What the task asks.
Please give a word-for-word repeat of the line containing "MATRIX2 pin CLK: GP12 -> GP2" and all lines that come after it in the entries below, ending at the last line.

───── Given data

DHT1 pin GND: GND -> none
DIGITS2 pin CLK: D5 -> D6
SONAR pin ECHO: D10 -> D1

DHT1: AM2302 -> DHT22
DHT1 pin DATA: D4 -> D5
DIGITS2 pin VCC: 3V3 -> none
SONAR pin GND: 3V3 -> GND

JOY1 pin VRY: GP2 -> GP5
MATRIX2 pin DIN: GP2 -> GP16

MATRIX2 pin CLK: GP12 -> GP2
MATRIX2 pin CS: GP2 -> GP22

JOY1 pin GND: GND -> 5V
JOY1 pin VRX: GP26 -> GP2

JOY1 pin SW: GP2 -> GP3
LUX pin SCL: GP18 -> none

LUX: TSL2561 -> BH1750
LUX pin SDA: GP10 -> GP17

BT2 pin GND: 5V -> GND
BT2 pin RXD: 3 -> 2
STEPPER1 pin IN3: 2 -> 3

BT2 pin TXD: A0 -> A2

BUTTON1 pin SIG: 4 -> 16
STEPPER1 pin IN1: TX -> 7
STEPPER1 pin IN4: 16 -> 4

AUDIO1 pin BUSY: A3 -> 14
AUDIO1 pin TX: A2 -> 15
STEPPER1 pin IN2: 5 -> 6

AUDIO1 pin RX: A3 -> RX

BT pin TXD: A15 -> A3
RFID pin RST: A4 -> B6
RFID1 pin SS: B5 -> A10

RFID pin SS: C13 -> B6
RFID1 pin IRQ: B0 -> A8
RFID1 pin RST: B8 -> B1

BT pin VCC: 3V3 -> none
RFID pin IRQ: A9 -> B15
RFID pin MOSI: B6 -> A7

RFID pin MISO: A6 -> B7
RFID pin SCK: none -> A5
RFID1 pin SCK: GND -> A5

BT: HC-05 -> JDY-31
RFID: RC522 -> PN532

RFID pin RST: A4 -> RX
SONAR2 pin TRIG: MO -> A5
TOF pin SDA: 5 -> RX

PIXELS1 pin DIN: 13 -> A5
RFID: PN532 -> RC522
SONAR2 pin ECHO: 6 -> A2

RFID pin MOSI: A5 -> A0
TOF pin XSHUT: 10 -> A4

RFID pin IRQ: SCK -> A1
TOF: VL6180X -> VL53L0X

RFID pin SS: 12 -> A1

──────────

Your solution.
MATRIX2 pin CLK: GP12 -> GP2
MATRIX2 pin CS: GP2 -> GP22

JOY1 pin GND: GND -> 5V
JOY1 pin VRX: GP26 -> GP2

JOY1 pin SW: GP2 -> GP3
LUX pin SCL: GP18 -> none

LUX: TSL2561 -> BH1750
LUX pin SDA: GP10 -> GP17

BT2 pin GND: 5V -> GND
BT2 pin RXD: 3 -> 2
STEPPER1 pin IN3: 2 -> 3

BT2 pin TXD: A0 -> A2

BUTTON1 pin SIG: 4 -> 16
STEPPER1 pin IN1: TX -> 7
STEPPER1 pin IN4: 16 -> 4

AUDIO1 pin BUSY: A3 -> 14
AUDIO1 pin TX: A2 -> 15
STEPPER1 pin IN2: 5 -> 6

AUDIO1 pin RX: A3 -> RX

BT pin TXD: A15 -> A3
RFID pin RST: A4 -> B6
RFID1 pin SS: B5 -> A10

RFID pin SS: C13 -> B6
RFID1 pin IRQ: B0 -> A8
RFID1 pin RST: B8 -> B1

BT pin VCC: 3V3 -> none
RFID pin IRQ: A9 -> B15
RFID pin MOSI: B6 -> A7

RFID pin MISO: A6 -> B7
RFID pin SCK: none -> A5
RFID1 pin SCK: GND -> A5

BT: HC-05 -> JDY-31
RFID: RC522 -> PN532

RFID pin RST: A4 -> RX
SONAR2 pin TRIG: MO -> A5
TOF pin SDA: 5 -> RX

PIXELS1 pin DIN: 13 -> A5
RFID: PN532 -> RC522
SONAR2 pin ECHO: 6 -> A2

RFID pin MOSI: A5 -> A0
TOF pin XSHUT: 10 -> A4

RFID pin IRQ: SCK -> A1
TOF: VL6180X -> VL53L0X

RFID pin SS: 12 -> A1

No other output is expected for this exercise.